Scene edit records

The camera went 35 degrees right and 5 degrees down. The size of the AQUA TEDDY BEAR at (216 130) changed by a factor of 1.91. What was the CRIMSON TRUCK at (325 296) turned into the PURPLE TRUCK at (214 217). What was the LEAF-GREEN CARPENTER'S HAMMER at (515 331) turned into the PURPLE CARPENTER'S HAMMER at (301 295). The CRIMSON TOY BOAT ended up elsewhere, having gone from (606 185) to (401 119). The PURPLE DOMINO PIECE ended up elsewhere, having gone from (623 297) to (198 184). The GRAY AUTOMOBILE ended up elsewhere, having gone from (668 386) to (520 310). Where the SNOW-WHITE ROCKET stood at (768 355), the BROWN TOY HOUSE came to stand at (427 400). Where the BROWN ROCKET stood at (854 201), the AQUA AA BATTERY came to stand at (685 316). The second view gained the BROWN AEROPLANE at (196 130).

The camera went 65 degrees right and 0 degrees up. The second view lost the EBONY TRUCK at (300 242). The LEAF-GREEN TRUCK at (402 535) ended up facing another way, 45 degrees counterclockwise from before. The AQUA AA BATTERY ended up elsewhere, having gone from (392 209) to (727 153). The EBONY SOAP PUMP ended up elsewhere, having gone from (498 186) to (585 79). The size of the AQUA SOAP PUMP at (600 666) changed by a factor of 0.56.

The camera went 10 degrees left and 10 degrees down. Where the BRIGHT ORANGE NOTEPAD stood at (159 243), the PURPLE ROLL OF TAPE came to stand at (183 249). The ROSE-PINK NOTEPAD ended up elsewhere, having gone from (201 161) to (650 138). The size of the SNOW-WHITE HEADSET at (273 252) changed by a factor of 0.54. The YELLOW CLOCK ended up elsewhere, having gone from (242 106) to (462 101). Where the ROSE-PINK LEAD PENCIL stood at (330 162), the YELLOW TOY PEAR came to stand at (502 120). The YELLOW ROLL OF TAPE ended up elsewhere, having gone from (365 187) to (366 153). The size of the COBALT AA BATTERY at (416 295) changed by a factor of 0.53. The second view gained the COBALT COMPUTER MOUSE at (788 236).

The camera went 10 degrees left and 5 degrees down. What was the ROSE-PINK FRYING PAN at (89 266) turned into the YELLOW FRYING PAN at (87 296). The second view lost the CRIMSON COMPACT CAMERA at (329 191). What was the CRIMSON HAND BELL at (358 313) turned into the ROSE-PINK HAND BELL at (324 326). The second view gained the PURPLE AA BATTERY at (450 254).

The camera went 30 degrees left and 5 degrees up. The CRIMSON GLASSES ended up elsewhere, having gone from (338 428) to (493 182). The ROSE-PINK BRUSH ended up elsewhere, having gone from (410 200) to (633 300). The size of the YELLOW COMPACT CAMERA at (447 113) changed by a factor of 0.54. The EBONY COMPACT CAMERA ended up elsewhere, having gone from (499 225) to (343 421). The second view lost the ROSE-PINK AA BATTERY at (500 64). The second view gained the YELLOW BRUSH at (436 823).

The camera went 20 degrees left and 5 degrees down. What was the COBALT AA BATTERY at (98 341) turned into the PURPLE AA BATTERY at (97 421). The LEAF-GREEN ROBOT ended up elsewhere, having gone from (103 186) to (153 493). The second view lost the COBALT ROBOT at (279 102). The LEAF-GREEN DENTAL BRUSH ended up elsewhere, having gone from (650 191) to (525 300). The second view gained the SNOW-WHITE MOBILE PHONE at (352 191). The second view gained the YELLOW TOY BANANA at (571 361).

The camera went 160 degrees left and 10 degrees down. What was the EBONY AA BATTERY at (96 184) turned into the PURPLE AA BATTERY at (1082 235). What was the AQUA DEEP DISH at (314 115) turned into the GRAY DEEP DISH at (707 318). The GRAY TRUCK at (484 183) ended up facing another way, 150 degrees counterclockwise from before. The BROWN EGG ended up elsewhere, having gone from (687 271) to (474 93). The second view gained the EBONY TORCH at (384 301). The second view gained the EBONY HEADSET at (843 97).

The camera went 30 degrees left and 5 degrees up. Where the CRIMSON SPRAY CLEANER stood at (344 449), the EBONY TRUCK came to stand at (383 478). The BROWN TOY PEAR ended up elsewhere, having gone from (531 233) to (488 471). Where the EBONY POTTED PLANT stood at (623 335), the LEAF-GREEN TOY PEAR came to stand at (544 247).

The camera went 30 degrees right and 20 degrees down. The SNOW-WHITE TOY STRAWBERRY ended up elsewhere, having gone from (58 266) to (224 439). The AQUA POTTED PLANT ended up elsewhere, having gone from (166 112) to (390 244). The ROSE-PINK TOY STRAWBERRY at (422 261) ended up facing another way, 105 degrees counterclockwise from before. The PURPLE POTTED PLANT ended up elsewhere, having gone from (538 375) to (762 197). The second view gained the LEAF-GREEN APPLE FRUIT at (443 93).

- **YOUR TASK**
Your task is to restate every record exactly.

- **OUTPUT BELOW**
The camera went 35 degrees right and 5 degrees down. The size of the AQUA TEDDY BEAR at (216 130) changed by a factor of 1.91. What was the CRIMSON TRUCK at (325 296) turned into the PURPLE TRUCK at (214 217). What was the LEAF-GREEN CARPENTER'S HAMMER at (515 331) turned into the PURPLE CARPENTER'S HAMMER at (301 295). The CRIMSON TOY BOAT ended up elsewhere, having gone from (606 185) to (401 119). The PURPLE DOMINO PIECE ended up elsewhere, having gone from (623 297) to (198 184). The GRAY AUTOMOBILE ended up elsewhere, having gone from (668 386) to (520 310). Where the SNOW-WHITE ROCKET stood at (768 355), the BROWN TOY HOUSE came to stand at (427 400). Where the BROWN ROCKET stood at (854 201), the AQUA AA BATTERY came to stand at (685 316). The second view gained the BROWN AEROPLANE at (196 130).

The camera went 65 degrees right and 0 degrees up. The second view lost the EBONY TRUCK at (300 242). The LEAF-GREEN TRUCK at (402 535) ended up facing another way, 45 degrees counterclockwise from before. The AQUA AA BATTERY ended up elsewhere, having gone from (392 209) to (727 153). The EBONY SOAP PUMP ended up elsewhere, having gone from (498 186) to (585 79). The size of the AQUA SOAP PUMP at (600 666) changed by a factor of 0.56.

The camera went 10 degrees left and 10 degrees down. Where the BRIGHT ORANGE NOTEPAD stood at (159 243), the PURPLE ROLL OF TAPE came to stand at (183 249). The ROSE-PINK NOTEPAD ended up elsewhere, having gone from (201 161) to (650 138). The size of the SNOW-WHITE HEADSET at (273 252) changed by a factor of 0.54. The YELLOW CLOCK ended up elsewhere, having gone from (242 106) to (462 101). Where the ROSE-PINK LEAD PENCIL stood at (330 162), the YELLOW TOY PEAR came to stand at (502 120). The YELLOW ROLL OF TAPE ended up elsewhere, having gone from (365 187) to (366 153). The size of the COBALT AA BATTERY at (416 295) changed by a factor of 0.53. The second view gained the COBALT COMPUTER MOUSE at (788 236).

The camera went 10 degrees left and 5 degrees down. What was the ROSE-PINK FRYING PAN at (89 266) turned into the YELLOW FRYING PAN at (87 296). The second view lost the CRIMSON COMPACT CAMERA at (329 191). What was the CRIMSON HAND BELL at (358 313) turned into the ROSE-PINK HAND BELL at (324 326). The second view gained the PURPLE AA BATTERY at (450 254).

The camera went 30 degrees left and 5 degrees up. The CRIMSON GLASSES ended up elsewhere, having gone from (338 428) to (493 182). The ROSE-PINK BRUSH ended up elsewhere, having gone from (410 200) to (633 300). The size of the YELLOW COMPACT CAMERA at (447 113) changed by a factor of 0.54. The EBONY COMPACT CAMERA ended up elsewhere, having gone from (499 225) to (343 421). The second view lost the ROSE-PINK AA BATTERY at (500 64). The second view gained the YELLOW BRUSH at (436 823).

The camera went 20 degrees left and 5 degrees down. What was the COBALT AA BATTERY at (98 341) turned into the PURPLE AA BATTERY at (97 421). The LEAF-GREEN ROBOT ended up elsewhere, having gone from (103 186) to (153 493). The second view lost the COBALT ROBOT at (279 102). The LEAF-GREEN DENTAL BRUSH ended up elsewhere, having gone from (650 191) to (525 300). The second view gained the SNOW-WHITE MOBILE PHONE at (352 191). The second view gained the YELLOW TOY BANANA at (571 361).

The camera went 160 degrees left and 10 degrees down. What was the EBONY AA BATTERY at (96 184) turned into the PURPLE AA BATTERY at (1082 235). What was the AQUA DEEP DISH at (314 115) turned into the GRAY DEEP DISH at (707 318). The GRAY TRUCK at (484 183) ended up facing another way, 150 degrees counterclockwise from before. The BROWN EGG ended up elsewhere, having gone from (687 271) to (474 93). The second view gained the EBONY TORCH at (384 301). The second view gained the EBONY HEADSET at (843 97).

The camera went 30 degrees left and 5 degrees up. Where the CRIMSON SPRAY CLEANER stood at (344 449), the EBONY TRUCK came to stand at (383 478). The BROWN TOY PEAR ended up elsewhere, having gone from (531 233) to (488 471). Where the EBONY POTTED PLANT stood at (623 335), the LEAF-GREEN TOY PEAR came to stand at (544 247).

The camera went 30 degrees right and 20 degrees down. The SNOW-WHITE TOY STRAWBERRY ended up elsewhere, having gone from (58 266) to (224 439). The AQUA POTTED PLANT ended up elsewhere, having gone from (166 112) to (390 244). The ROSE-PINK TOY STRAWBERRY at (422 261) ended up facing another way, 105 degrees counterclockwise from before. The PURPLE POTTED PLANT ended up elsewhere, having gone from (538 375) to (762 197). The second view gained the LEAF-GREEN APPLE FRUIT at (443 93).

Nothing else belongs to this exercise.